_THE TASK:_ Set down the data below word for word, and leave the images aside.
───── DATASET EXCERPTS ─────
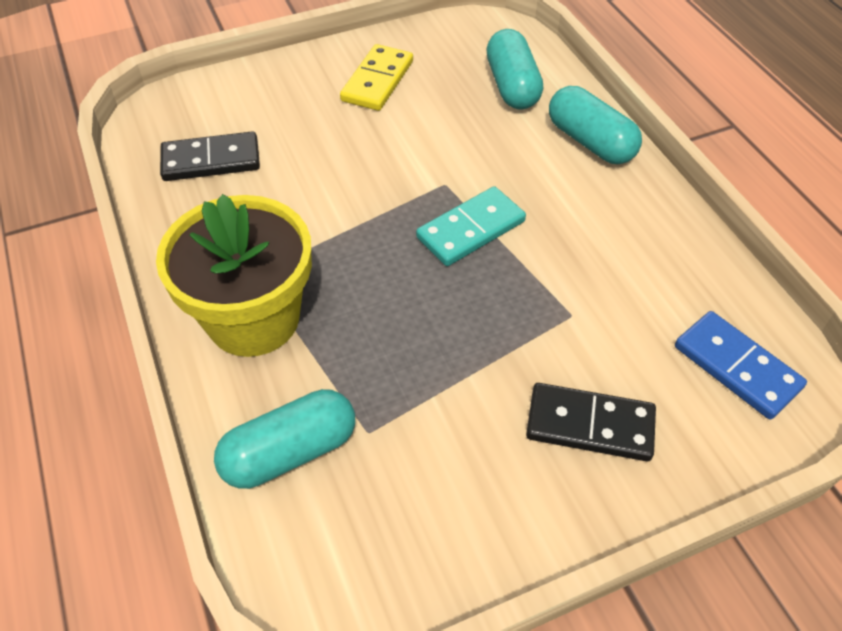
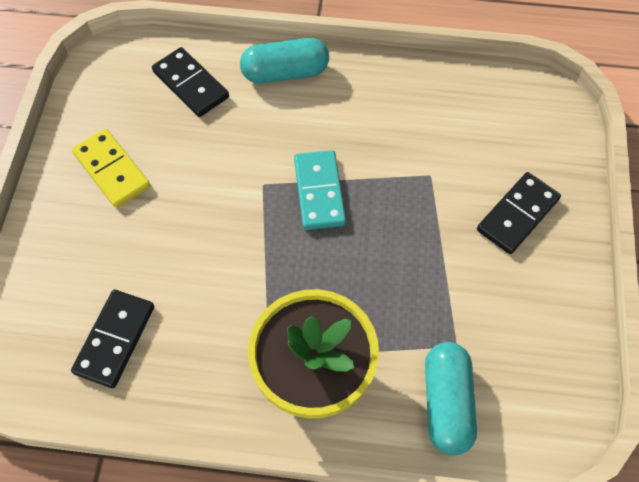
camera: 60 degrees left, 10 degrees up
turquoise capsule [486,29,543,109] -> black domino [152,47,229,117]
blue domino [675,311,807,420] -> none

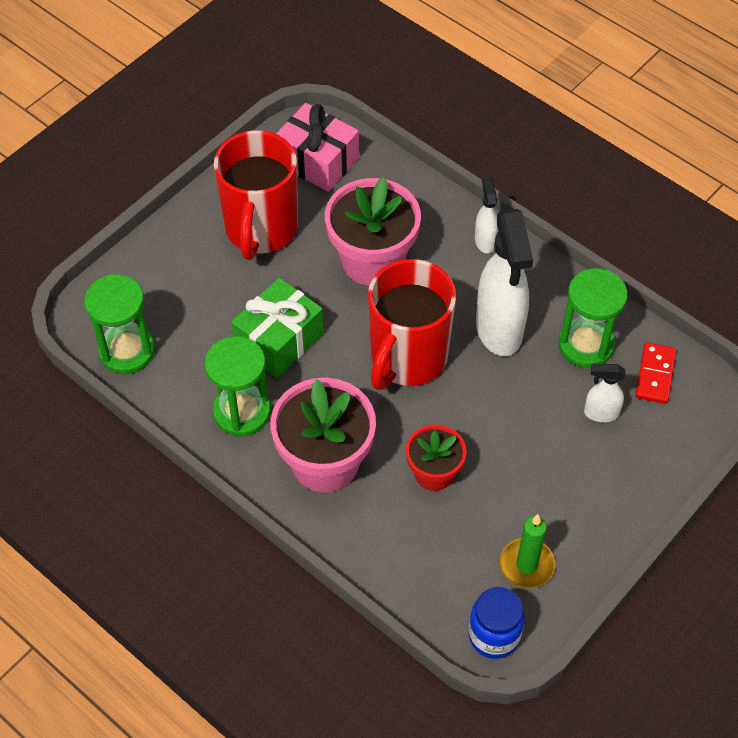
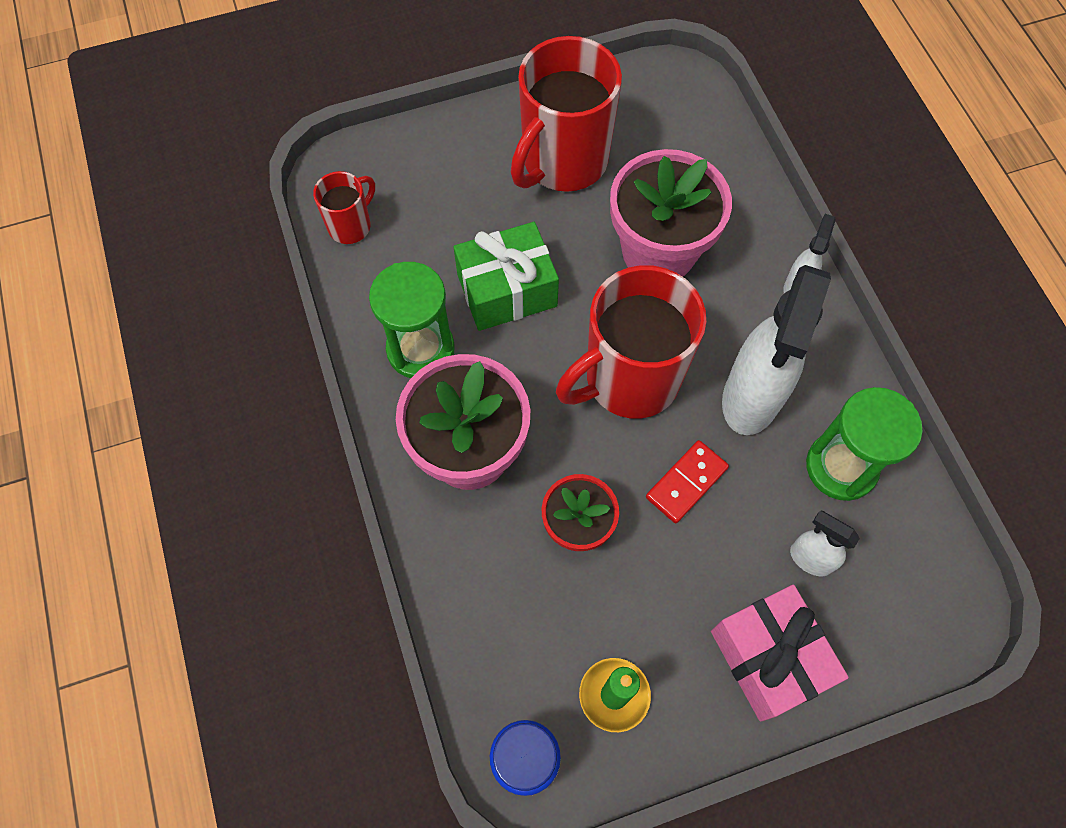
camera: 30 degrees right, 10 degrees up
green hourglass [84,274,155,374] -> red mug [313,171,375,244]
pink gift [276,103,359,192] -> pink gift moved to [711,585,849,722]
red domino [635,342,676,404] -> red domino moved to [646,440,729,524]

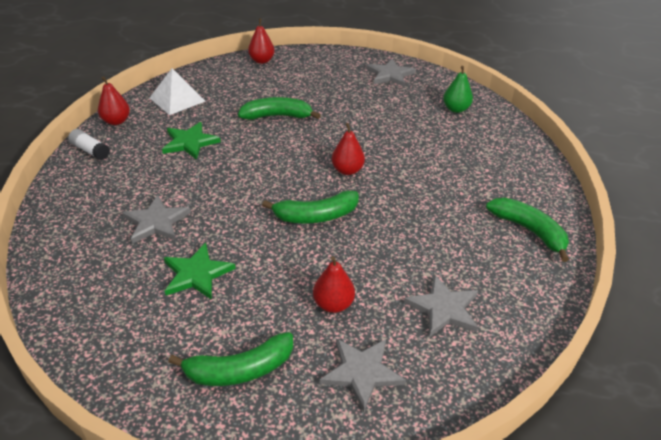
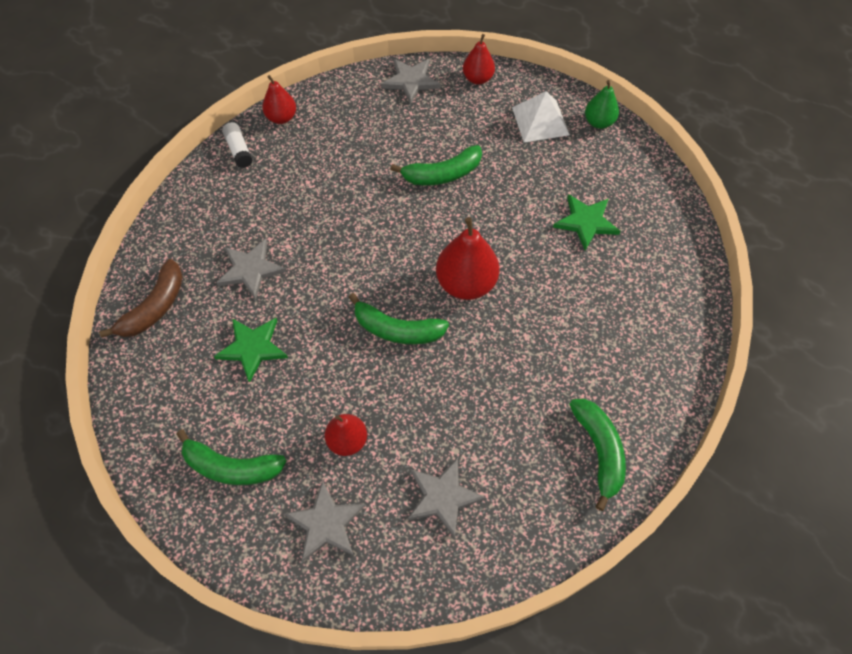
camera: 30 degrees right, 20 degrees up
white pyramid [150,68,205,115] -> white pyramid moved to [512,91,569,142]
green star [162,122,221,160] -> green star moved to [553,194,621,250]
green banana [238,97,321,120] -> green banana turned 135 degrees clockwise [390,145,482,185]
red pear [332,123,365,175] -> red pear [436,217,499,300], size x1.65
grey star [367,59,416,87] -> grey star moved to [381,59,441,104]
green pear [443,66,473,113] -> green pear moved to [585,80,619,129]
none -> brown banana [99,259,183,338]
─────
_ANSWER AREA:_
camera: 60 degrees left, 10 degrees up
turquoise capsule [486,29,543,109] -> black domino [152,47,229,117]
blue domino [675,311,807,420] -> none

camera: 30 degrees right, 10 degrees up
green hourglass [84,274,155,374] -> red mug [313,171,375,244]
pink gift [276,103,359,192] -> pink gift moved to [711,585,849,722]
red domino [635,342,676,404] -> red domino moved to [646,440,729,524]

camera: 30 degrees right, 20 degrees up
white pyramid [150,68,205,115] -> white pyramid moved to [512,91,569,142]
green star [162,122,221,160] -> green star moved to [553,194,621,250]
green banana [238,97,321,120] -> green banana turned 135 degrees clockwise [390,145,482,185]
red pear [332,123,365,175] -> red pear [436,217,499,300], size x1.65
grey star [367,59,416,87] -> grey star moved to [381,59,441,104]
green pear [443,66,473,113] -> green pear moved to [585,80,619,129]
none -> brown banana [99,259,183,338]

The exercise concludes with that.